**Problem to solve**
Report each line of the entries below that has the word "none" in it.

——————————

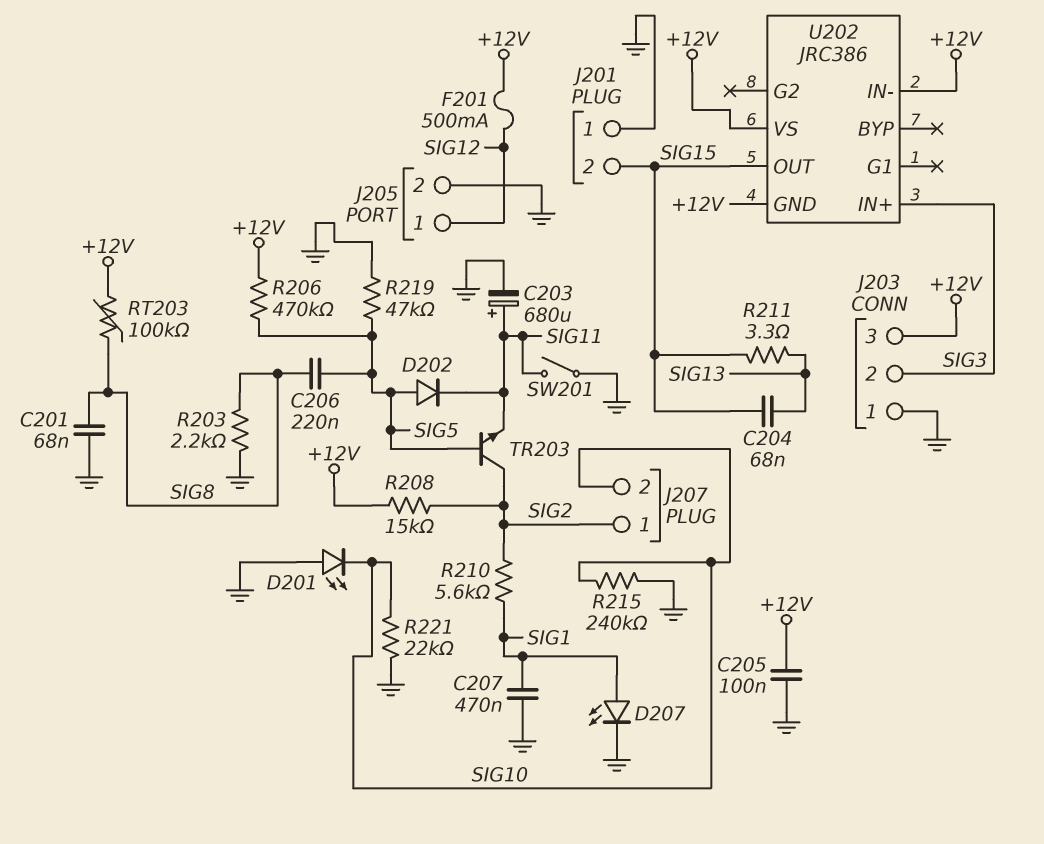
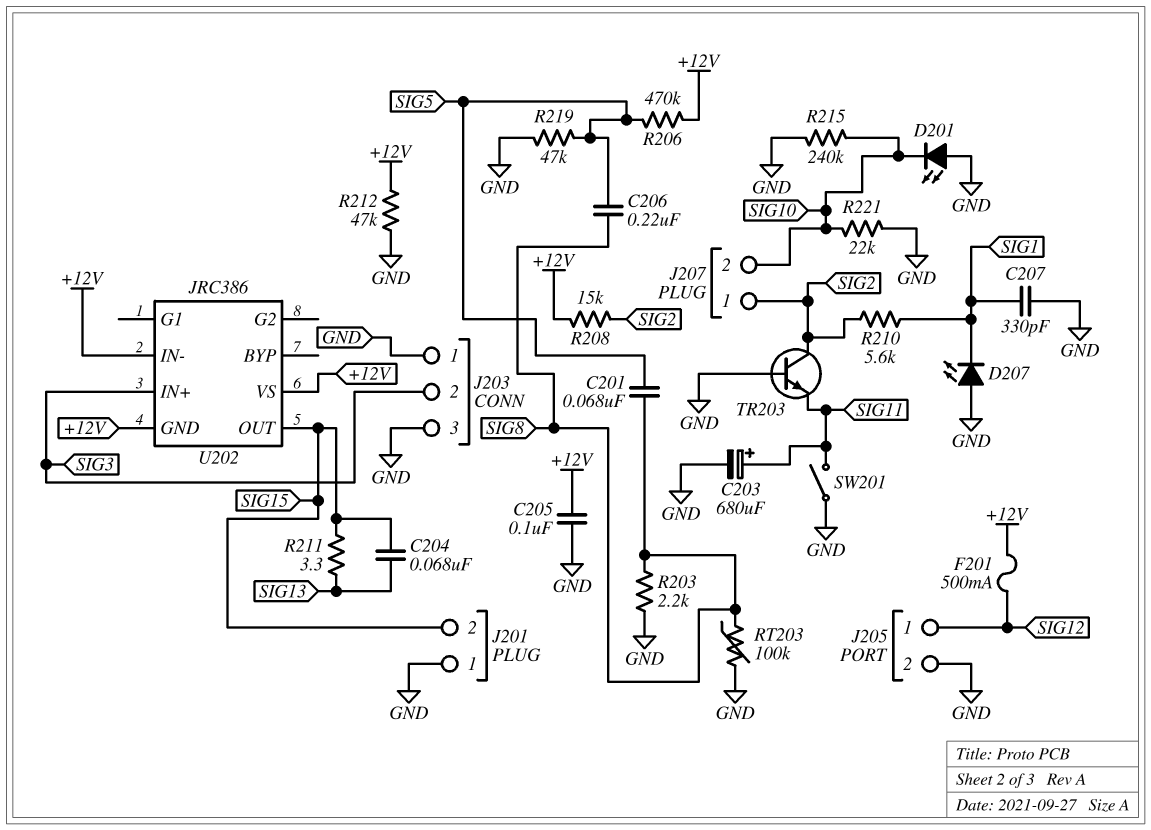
C201: 68nF (GND, SIG8) -> 68nF (SIG5, SIG8)
C207: 470nF (GND, SIG1) -> 330pF (GND, SIG1)
D202: diode (A SIG5, K SIG11) -> none
D207: LED (A SIG1, K GND) -> LED (A GND, K SIG1)
J203 pin 3: +12V -> GND
R212: none -> 47k (+12V, GND)
RT203: 100k (+12V, SIG8) -> 100k (GND, SIG8)
TR203: NPN (B SIG5, C SIG2, E SIG11) -> NPN (B GND, C SIG2, E SIG11)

——————————

**Task result**
D202: diode (A SIG5, K SIG11) -> none
R212: none -> 47k (+12V, GND)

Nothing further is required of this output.